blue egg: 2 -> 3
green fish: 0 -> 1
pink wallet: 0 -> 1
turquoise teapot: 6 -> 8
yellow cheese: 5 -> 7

▶ [Required action]: Exact copies of all the entries above should be returned.

▶ [Task output]:
blue egg: 2 -> 3
green fish: 0 -> 1
pink wallet: 0 -> 1
turquoise teapot: 6 -> 8
yellow cheese: 5 -> 7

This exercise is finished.